* TASK DETAILS: Output each entry verbatim and exclude every picture from it.

* ENTRIES SUPPLIED:

**********

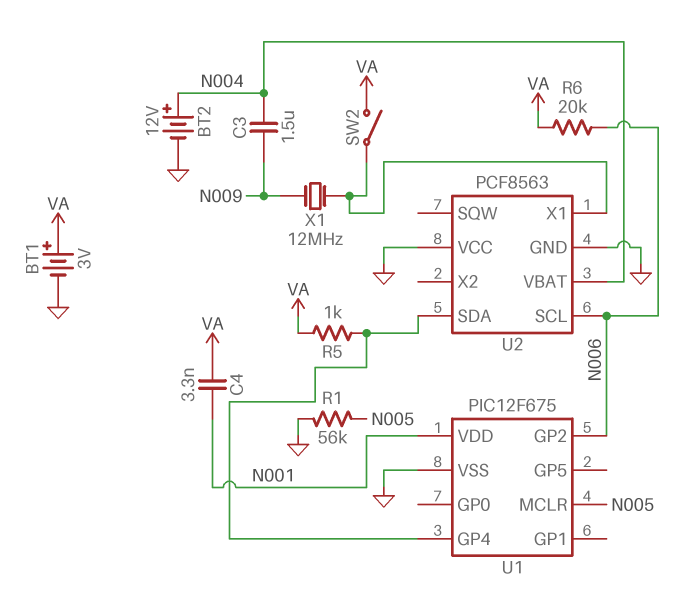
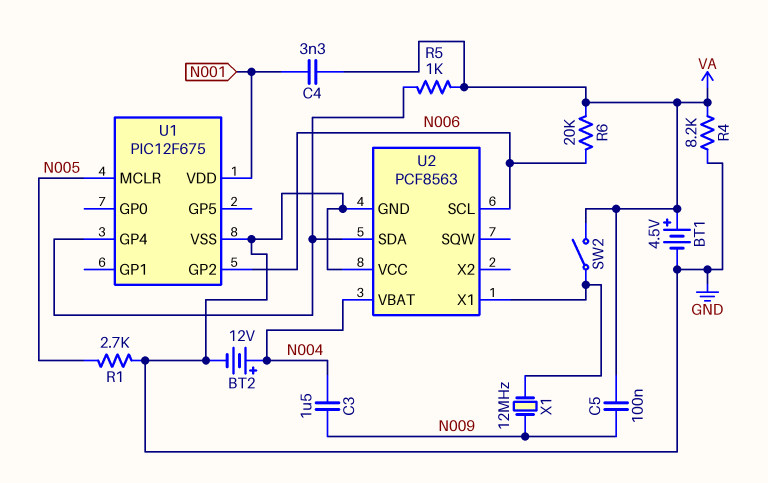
BT1: 3V (plus VA, minus GND) -> 4.5V (plus VA, minus GND)
C5: none -> 100nF (N009, VA)
R1: 56k (GND, N005) -> 2.7k (GND, N005)
R4: none -> 8.2k (GND, VA)

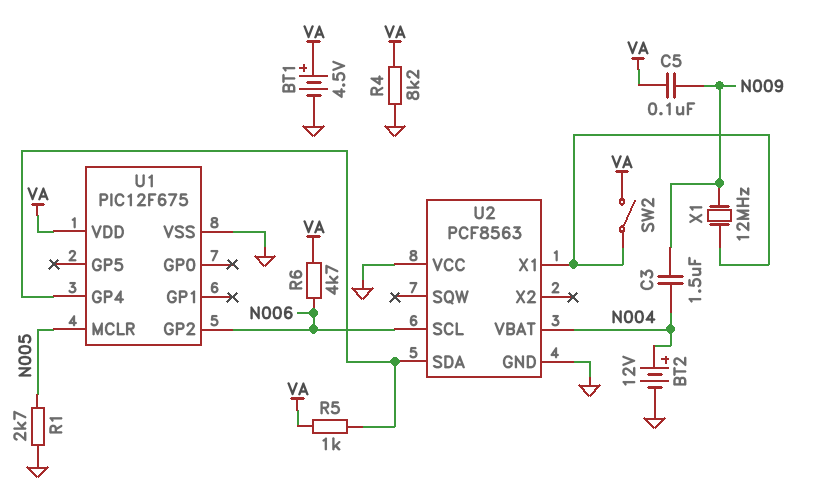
C4: 3.3nF (N001, VA) -> none
R6: 20k (N006, VA) -> 4.7k (N006, VA)
U1 pin VDD: N001 -> VA

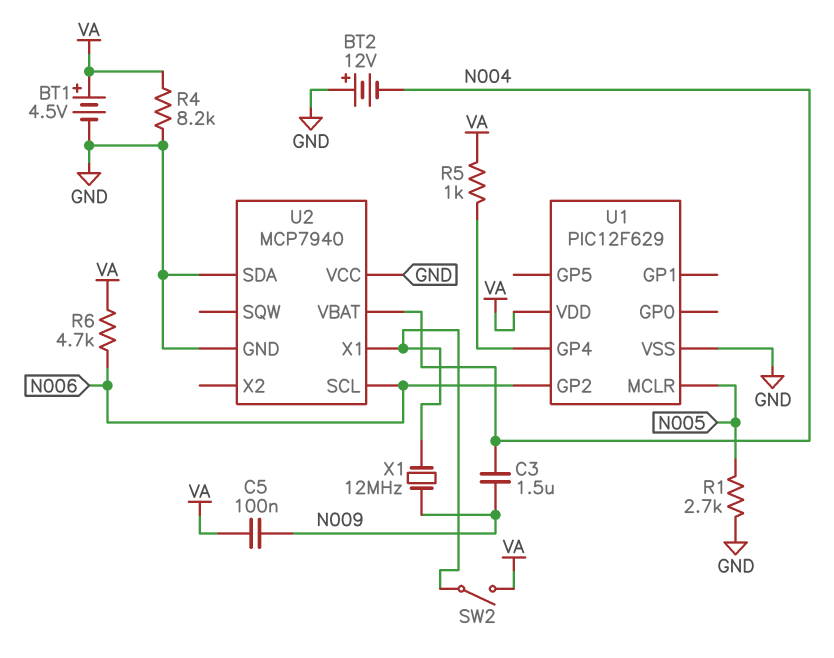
BT2: 12V (plus N004, minus GND) -> 12V (plus GND, minus N004)
U1: PIC12F675 -> PIC12F629
U2: PCF8563 -> MCP7940
U2 pin SDA: U1/GP4 -> GND

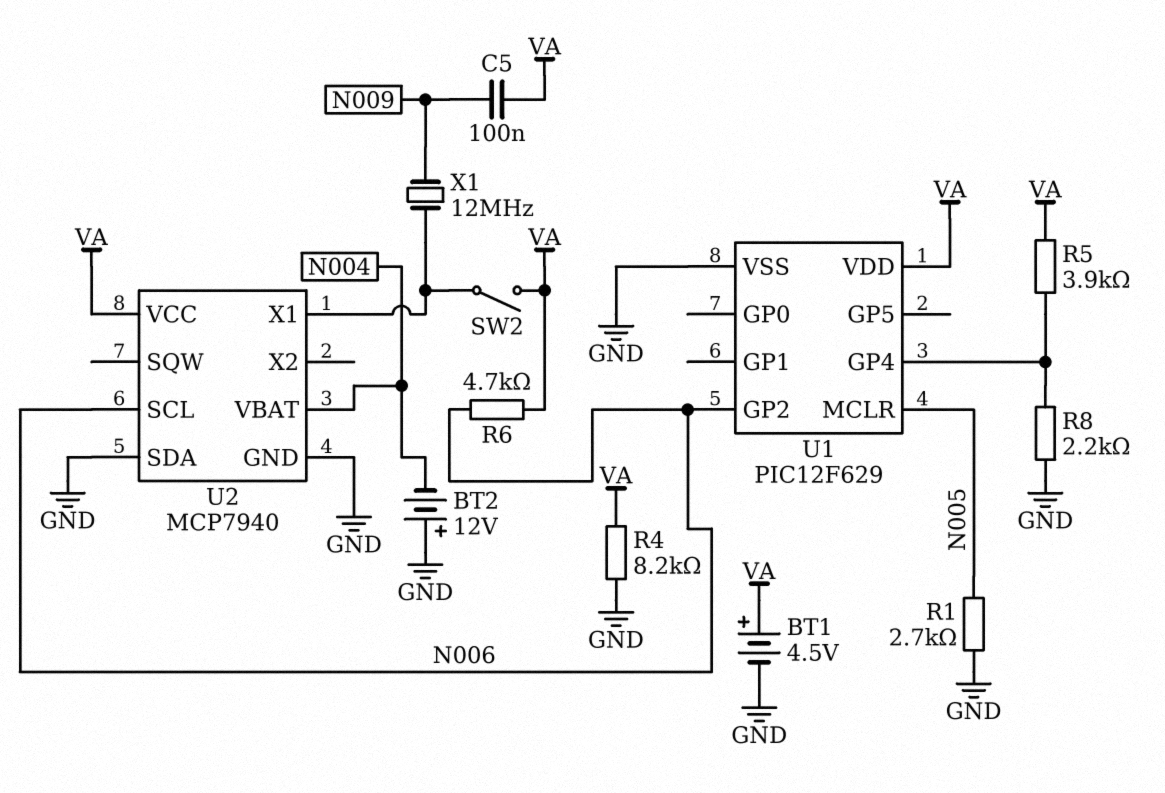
C3: 1.5uF (N004, N009) -> none
R5: 1k (U1/GP4, VA) -> 3.9k (U1/GP4, VA)
R8: none -> 2.2k (GND, U1/GP4)
U2 pin VCC: GND -> VA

**********

* SOLUTION:
BT1: 3V (plus VA, minus GND) -> 4.5V (plus VA, minus GND)
C5: none -> 100nF (N009, VA)
R1: 56k (GND, N005) -> 2.7k (GND, N005)
R4: none -> 8.2k (GND, VA)

C4: 3.3nF (N001, VA) -> none
R6: 20k (N006, VA) -> 4.7k (N006, VA)
U1 pin VDD: N001 -> VA

BT2: 12V (plus N004, minus GND) -> 12V (plus GND, minus N004)
U1: PIC12F675 -> PIC12F629
U2: PCF8563 -> MCP7940
U2 pin SDA: U1/GP4 -> GND

C3: 1.5uF (N004, N009) -> none
R5: 1k (U1/GP4, VA) -> 3.9k (U1/GP4, VA)
R8: none -> 2.2k (GND, U1/GP4)
U2 pin VCC: GND -> VA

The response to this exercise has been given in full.